The entries below should be output exactly as written.

((

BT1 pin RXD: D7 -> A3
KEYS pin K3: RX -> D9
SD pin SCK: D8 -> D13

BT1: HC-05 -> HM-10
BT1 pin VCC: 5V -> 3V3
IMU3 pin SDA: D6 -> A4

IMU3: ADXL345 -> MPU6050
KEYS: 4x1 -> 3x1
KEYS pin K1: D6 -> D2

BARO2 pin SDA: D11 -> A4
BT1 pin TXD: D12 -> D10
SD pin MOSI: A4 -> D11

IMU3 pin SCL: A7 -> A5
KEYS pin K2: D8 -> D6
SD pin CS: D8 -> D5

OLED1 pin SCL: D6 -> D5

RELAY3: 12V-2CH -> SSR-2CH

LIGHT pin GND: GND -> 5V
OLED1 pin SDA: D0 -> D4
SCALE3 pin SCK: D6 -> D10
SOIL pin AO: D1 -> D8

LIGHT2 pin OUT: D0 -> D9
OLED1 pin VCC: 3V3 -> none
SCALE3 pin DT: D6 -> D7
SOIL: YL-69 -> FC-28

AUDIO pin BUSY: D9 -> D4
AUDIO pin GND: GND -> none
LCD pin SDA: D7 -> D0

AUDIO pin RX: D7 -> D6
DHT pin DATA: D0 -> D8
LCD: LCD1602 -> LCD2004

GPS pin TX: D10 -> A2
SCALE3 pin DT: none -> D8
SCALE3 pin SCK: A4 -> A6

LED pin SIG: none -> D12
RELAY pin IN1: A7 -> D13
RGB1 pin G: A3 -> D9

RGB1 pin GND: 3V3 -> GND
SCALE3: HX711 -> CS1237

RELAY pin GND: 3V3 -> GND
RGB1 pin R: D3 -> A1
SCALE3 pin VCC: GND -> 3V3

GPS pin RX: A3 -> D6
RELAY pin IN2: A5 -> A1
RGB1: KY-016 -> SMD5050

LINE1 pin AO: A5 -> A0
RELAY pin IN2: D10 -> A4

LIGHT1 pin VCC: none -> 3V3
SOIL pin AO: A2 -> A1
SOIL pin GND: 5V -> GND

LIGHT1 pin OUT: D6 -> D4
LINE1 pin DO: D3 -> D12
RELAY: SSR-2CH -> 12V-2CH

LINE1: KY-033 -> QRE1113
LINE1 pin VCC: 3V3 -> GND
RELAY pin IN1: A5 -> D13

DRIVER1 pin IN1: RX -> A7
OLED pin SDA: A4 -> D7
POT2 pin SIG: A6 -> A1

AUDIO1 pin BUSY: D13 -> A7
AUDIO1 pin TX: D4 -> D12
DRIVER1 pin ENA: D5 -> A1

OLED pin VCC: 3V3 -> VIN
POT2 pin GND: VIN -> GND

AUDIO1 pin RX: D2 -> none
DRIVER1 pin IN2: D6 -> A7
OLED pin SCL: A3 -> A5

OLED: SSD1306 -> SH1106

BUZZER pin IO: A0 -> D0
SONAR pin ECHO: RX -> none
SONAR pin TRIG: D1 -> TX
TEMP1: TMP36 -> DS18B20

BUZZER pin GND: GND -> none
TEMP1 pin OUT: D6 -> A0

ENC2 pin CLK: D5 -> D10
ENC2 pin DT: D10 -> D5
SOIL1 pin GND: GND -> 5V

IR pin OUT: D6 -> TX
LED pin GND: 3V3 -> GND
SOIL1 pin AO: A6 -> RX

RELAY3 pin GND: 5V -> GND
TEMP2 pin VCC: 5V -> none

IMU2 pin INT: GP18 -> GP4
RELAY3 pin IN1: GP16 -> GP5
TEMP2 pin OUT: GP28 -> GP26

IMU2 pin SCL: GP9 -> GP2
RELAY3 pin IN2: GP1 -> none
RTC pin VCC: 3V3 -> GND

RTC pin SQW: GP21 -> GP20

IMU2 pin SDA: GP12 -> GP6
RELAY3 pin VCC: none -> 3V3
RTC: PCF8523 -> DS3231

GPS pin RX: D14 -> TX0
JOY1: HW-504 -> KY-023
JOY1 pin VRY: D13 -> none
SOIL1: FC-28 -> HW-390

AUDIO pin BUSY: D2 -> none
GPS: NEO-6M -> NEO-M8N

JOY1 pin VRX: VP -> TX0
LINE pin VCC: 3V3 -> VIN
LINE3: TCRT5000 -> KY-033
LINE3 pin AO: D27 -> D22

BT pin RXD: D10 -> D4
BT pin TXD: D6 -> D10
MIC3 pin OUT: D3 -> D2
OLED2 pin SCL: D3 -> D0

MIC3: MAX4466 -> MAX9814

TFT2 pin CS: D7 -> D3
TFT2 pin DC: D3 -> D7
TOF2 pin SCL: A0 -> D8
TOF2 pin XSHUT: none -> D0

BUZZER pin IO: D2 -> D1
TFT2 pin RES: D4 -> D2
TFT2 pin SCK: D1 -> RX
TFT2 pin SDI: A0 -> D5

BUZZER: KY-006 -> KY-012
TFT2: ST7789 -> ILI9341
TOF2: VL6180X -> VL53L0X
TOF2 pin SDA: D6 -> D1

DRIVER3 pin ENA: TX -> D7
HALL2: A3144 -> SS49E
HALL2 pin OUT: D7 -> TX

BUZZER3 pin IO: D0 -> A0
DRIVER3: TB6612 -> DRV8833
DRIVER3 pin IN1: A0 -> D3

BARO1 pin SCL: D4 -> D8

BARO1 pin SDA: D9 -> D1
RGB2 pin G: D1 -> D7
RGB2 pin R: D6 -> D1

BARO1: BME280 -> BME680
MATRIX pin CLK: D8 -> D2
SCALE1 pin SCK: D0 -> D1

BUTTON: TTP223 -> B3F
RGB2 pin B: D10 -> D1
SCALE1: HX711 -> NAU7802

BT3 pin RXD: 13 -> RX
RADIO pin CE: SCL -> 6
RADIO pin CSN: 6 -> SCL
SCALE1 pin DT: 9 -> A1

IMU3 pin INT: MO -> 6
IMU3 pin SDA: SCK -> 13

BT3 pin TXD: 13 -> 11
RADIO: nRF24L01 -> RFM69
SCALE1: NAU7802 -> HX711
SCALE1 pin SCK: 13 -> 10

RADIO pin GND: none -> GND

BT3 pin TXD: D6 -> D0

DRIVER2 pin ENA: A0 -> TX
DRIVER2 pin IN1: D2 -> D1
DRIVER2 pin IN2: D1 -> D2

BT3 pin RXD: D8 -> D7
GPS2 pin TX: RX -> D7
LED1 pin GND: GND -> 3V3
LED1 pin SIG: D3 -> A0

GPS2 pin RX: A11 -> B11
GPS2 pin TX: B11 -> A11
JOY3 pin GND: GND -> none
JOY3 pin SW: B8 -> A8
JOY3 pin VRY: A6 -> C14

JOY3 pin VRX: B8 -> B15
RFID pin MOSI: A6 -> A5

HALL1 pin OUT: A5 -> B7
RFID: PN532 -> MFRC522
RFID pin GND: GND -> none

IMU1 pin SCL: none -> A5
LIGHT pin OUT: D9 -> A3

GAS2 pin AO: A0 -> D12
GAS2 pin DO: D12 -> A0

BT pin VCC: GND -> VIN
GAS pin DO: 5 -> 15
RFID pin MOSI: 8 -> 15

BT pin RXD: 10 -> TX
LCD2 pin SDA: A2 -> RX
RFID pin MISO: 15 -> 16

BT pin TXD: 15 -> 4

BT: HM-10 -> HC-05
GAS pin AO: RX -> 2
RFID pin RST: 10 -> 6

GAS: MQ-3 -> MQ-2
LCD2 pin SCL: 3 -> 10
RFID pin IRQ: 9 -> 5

))

PROBLEM SOLUTION:
BT1 pin RXD: D7 -> A3
KEYS pin K3: RX -> D9
SD pin SCK: D8 -> D13

BT1: HC-05 -> HM-10
BT1 pin VCC: 5V -> 3V3
IMU3 pin SDA: D6 -> A4

IMU3: ADXL345 -> MPU6050
KEYS: 4x1 -> 3x1
KEYS pin K1: D6 -> D2

BARO2 pin SDA: D11 -> A4
BT1 pin TXD: D12 -> D10
SD pin MOSI: A4 -> D11

IMU3 pin SCL: A7 -> A5
KEYS pin K2: D8 -> D6
SD pin CS: D8 -> D5

OLED1 pin SCL: D6 -> D5

RELAY3: 12V-2CH -> SSR-2CH

LIGHT pin GND: GND -> 5V
OLED1 pin SDA: D0 -> D4
SCALE3 pin SCK: D6 -> D10
SOIL pin AO: D1 -> D8

LIGHT2 pin OUT: D0 -> D9
OLED1 pin VCC: 3V3 -> none
SCALE3 pin DT: D6 -> D7
SOIL: YL-69 -> FC-28

AUDIO pin BUSY: D9 -> D4
AUDIO pin GND: GND -> none
LCD pin SDA: D7 -> D0

AUDIO pin RX: D7 -> D6
DHT pin DATA: D0 -> D8
LCD: LCD1602 -> LCD2004

GPS pin TX: D10 -> A2
SCALE3 pin DT: none -> D8
SCALE3 pin SCK: A4 -> A6

LED pin SIG: none -> D12
RELAY pin IN1: A7 -> D13
RGB1 pin G: A3 -> D9

RGB1 pin GND: 3V3 -> GND
SCALE3: HX711 -> CS1237

RELAY pin GND: 3V3 -> GND
RGB1 pin R: D3 -> A1
SCALE3 pin VCC: GND -> 3V3

GPS pin RX: A3 -> D6
RELAY pin IN2: A5 -> A1
RGB1: KY-016 -> SMD5050

LINE1 pin AO: A5 -> A0
RELAY pin IN2: D10 -> A4

LIGHT1 pin VCC: none -> 3V3
SOIL pin AO: A2 -> A1
SOIL pin GND: 5V -> GND

LIGHT1 pin OUT: D6 -> D4
LINE1 pin DO: D3 -> D12
RELAY: SSR-2CH -> 12V-2CH

LINE1: KY-033 -> QRE1113
LINE1 pin VCC: 3V3 -> GND
RELAY pin IN1: A5 -> D13

DRIVER1 pin IN1: RX -> A7
OLED pin SDA: A4 -> D7
POT2 pin SIG: A6 -> A1

AUDIO1 pin BUSY: D13 -> A7
AUDIO1 pin TX: D4 -> D12
DRIVER1 pin ENA: D5 -> A1

OLED pin VCC: 3V3 -> VIN
POT2 pin GND: VIN -> GND

AUDIO1 pin RX: D2 -> none
DRIVER1 pin IN2: D6 -> A7
OLED pin SCL: A3 -> A5

OLED: SSD1306 -> SH1106

BUZZER pin IO: A0 -> D0
SONAR pin ECHO: RX -> none
SONAR pin TRIG: D1 -> TX
TEMP1: TMP36 -> DS18B20

BUZZER pin GND: GND -> none
TEMP1 pin OUT: D6 -> A0

ENC2 pin CLK: D5 -> D10
ENC2 pin DT: D10 -> D5
SOIL1 pin GND: GND -> 5V

IR pin OUT: D6 -> TX
LED pin GND: 3V3 -> GND
SOIL1 pin AO: A6 -> RX

RELAY3 pin GND: 5V -> GND
TEMP2 pin VCC: 5V -> none

IMU2 pin INT: GP18 -> GP4
RELAY3 pin IN1: GP16 -> GP5
TEMP2 pin OUT: GP28 -> GP26

IMU2 pin SCL: GP9 -> GP2
RELAY3 pin IN2: GP1 -> none
RTC pin VCC: 3V3 -> GND

RTC pin SQW: GP21 -> GP20

IMU2 pin SDA: GP12 -> GP6
RELAY3 pin VCC: none -> 3V3
RTC: PCF8523 -> DS3231

GPS pin RX: D14 -> TX0
JOY1: HW-504 -> KY-023
JOY1 pin VRY: D13 -> none
SOIL1: FC-28 -> HW-390

AUDIO pin BUSY: D2 -> none
GPS: NEO-6M -> NEO-M8N

JOY1 pin VRX: VP -> TX0
LINE pin VCC: 3V3 -> VIN
LINE3: TCRT5000 -> KY-033
LINE3 pin AO: D27 -> D22

BT pin RXD: D10 -> D4
BT pin TXD: D6 -> D10
MIC3 pin OUT: D3 -> D2
OLED2 pin SCL: D3 -> D0

MIC3: MAX4466 -> MAX9814

TFT2 pin CS: D7 -> D3
TFT2 pin DC: D3 -> D7
TOF2 pin SCL: A0 -> D8
TOF2 pin XSHUT: none -> D0

BUZZER pin IO: D2 -> D1
TFT2 pin RES: D4 -> D2
TFT2 pin SCK: D1 -> RX
TFT2 pin SDI: A0 -> D5

BUZZER: KY-006 -> KY-012
TFT2: ST7789 -> ILI9341
TOF2: VL6180X -> VL53L0X
TOF2 pin SDA: D6 -> D1

DRIVER3 pin ENA: TX -> D7
HALL2: A3144 -> SS49E
HALL2 pin OUT: D7 -> TX

BUZZER3 pin IO: D0 -> A0
DRIVER3: TB6612 -> DRV8833
DRIVER3 pin IN1: A0 -> D3

BARO1 pin SCL: D4 -> D8

BARO1 pin SDA: D9 -> D1
RGB2 pin G: D1 -> D7
RGB2 pin R: D6 -> D1

BARO1: BME280 -> BME680
MATRIX pin CLK: D8 -> D2
SCALE1 pin SCK: D0 -> D1

BUTTON: TTP223 -> B3F
RGB2 pin B: D10 -> D1
SCALE1: HX711 -> NAU7802

BT3 pin RXD: 13 -> RX
RADIO pin CE: SCL -> 6
RADIO pin CSN: 6 -> SCL
SCALE1 pin DT: 9 -> A1

IMU3 pin INT: MO -> 6
IMU3 pin SDA: SCK -> 13

BT3 pin TXD: 13 -> 11
RADIO: nRF24L01 -> RFM69
SCALE1: NAU7802 -> HX711
SCALE1 pin SCK: 13 -> 10

RADIO pin GND: none -> GND

BT3 pin TXD: D6 -> D0

DRIVER2 pin ENA: A0 -> TX
DRIVER2 pin IN1: D2 -> D1
DRIVER2 pin IN2: D1 -> D2

BT3 pin RXD: D8 -> D7
GPS2 pin TX: RX -> D7
LED1 pin GND: GND -> 3V3
LED1 pin SIG: D3 -> A0

GPS2 pin RX: A11 -> B11
GPS2 pin TX: B11 -> A11
JOY3 pin GND: GND -> none
JOY3 pin SW: B8 -> A8
JOY3 pin VRY: A6 -> C14

JOY3 pin VRX: B8 -> B15
RFID pin MOSI: A6 -> A5

HALL1 pin OUT: A5 -> B7
RFID: PN532 -> MFRC522
RFID pin GND: GND -> none

IMU1 pin SCL: none -> A5
LIGHT pin OUT: D9 -> A3

GAS2 pin AO: A0 -> D12
GAS2 pin DO: D12 -> A0

BT pin VCC: GND -> VIN
GAS pin DO: 5 -> 15
RFID pin MOSI: 8 -> 15

BT pin RXD: 10 -> TX
LCD2 pin SDA: A2 -> RX
RFID pin MISO: 15 -> 16

BT pin TXD: 15 -> 4

BT: HM-10 -> HC-05
GAS pin AO: RX -> 2
RFID pin RST: 10 -> 6

GAS: MQ-3 -> MQ-2
LCD2 pin SCL: 3 -> 10
RFID pin IRQ: 9 -> 5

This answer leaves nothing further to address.